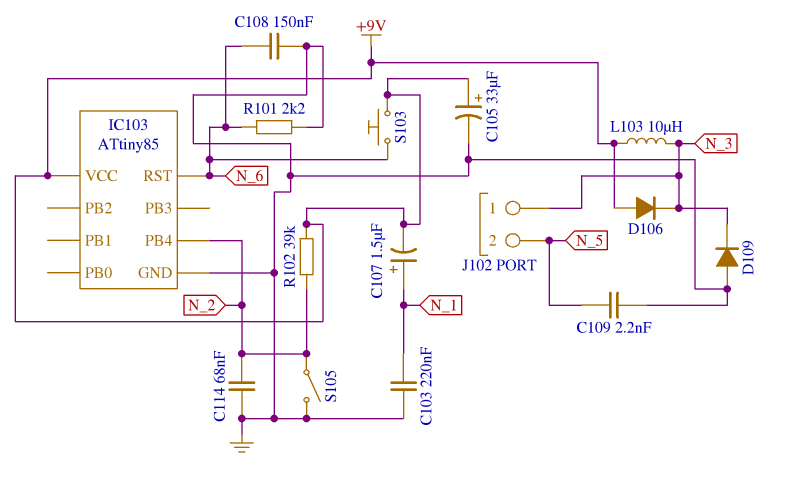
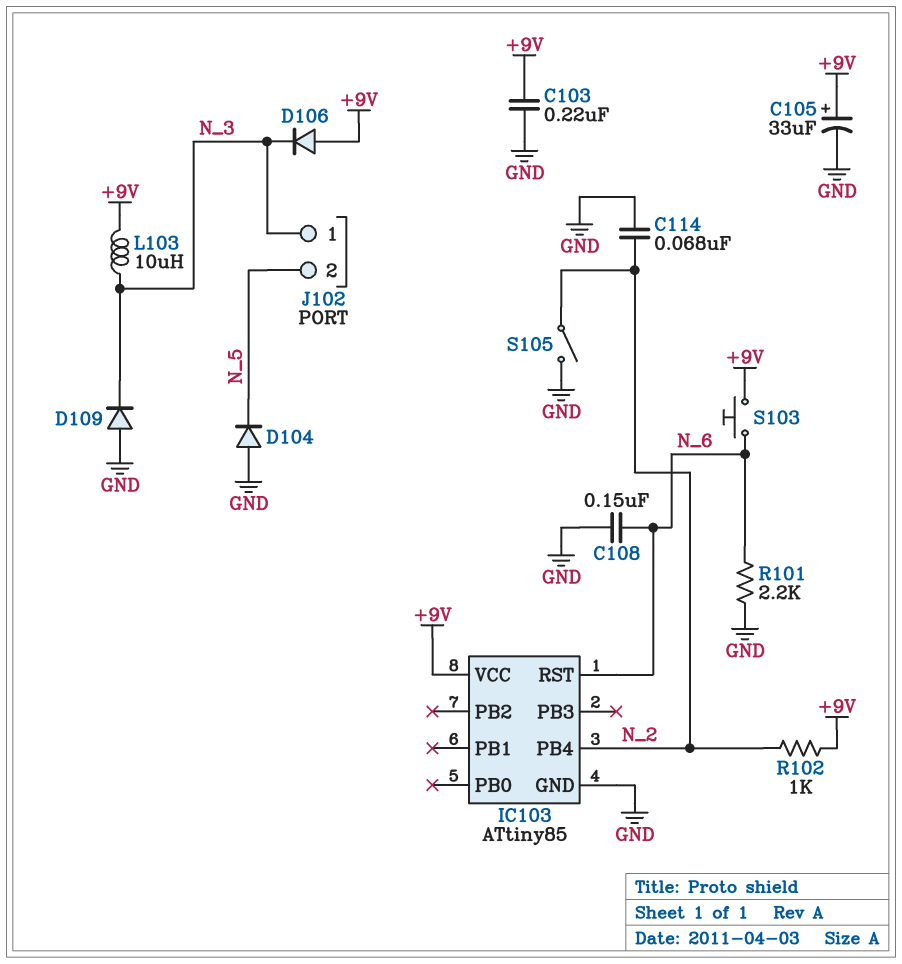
C103: 220nF (GND, N_1) -> 220nF (+9V, GND)
C107: 1.5uF (plus N_1, minus +9V) -> none
C109: 2.2nF (GND, N_5) -> none
D104: none -> diode (A GND, K N_5)
R102: 39k (+9V, N_2) -> 1k (+9V, N_2)

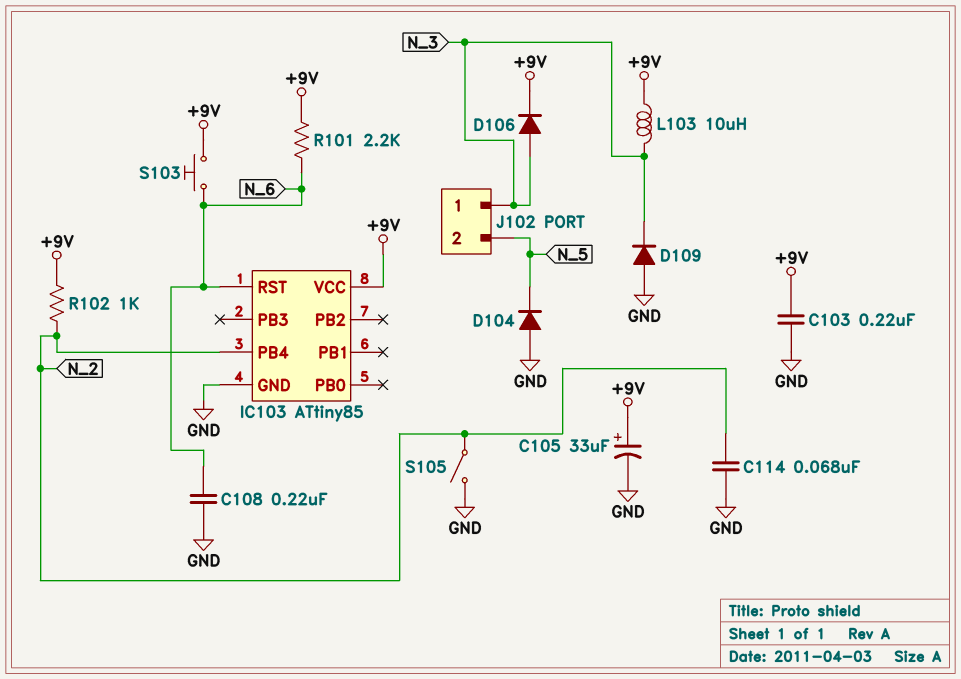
C108: 150nF (GND, N_6) -> 220nF (GND, N_6)
D106: diode (A +9V, K N_3) -> diode (A N_3, K +9V)
R101: 2.2k (GND, N_6) -> 2.2k (+9V, N_6)

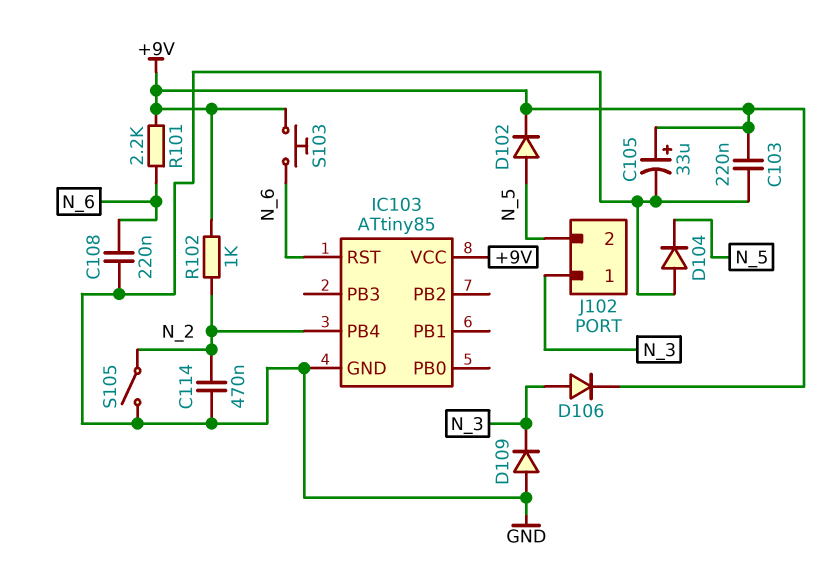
C114: 68nF (GND, N_2) -> 470nF (GND, N_2)
D102: none -> diode (A N_5, K +9V)
L103: 10uH (+9V, N_3) -> none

::::

Exercise brief: After removing the pictures, restate the whole listing above word for word.

Solution for this problem:
C103: 220nF (GND, N_1) -> 220nF (+9V, GND)
C107: 1.5uF (plus N_1, minus +9V) -> none
C109: 2.2nF (GND, N_5) -> none
D104: none -> diode (A GND, K N_5)
R102: 39k (+9V, N_2) -> 1k (+9V, N_2)

C108: 150nF (GND, N_6) -> 220nF (GND, N_6)
D106: diode (A +9V, K N_3) -> diode (A N_3, K +9V)
R101: 2.2k (GND, N_6) -> 2.2k (+9V, N_6)

C114: 68nF (GND, N_2) -> 470nF (GND, N_2)
D102: none -> diode (A N_5, K +9V)
L103: 10uH (+9V, N_3) -> none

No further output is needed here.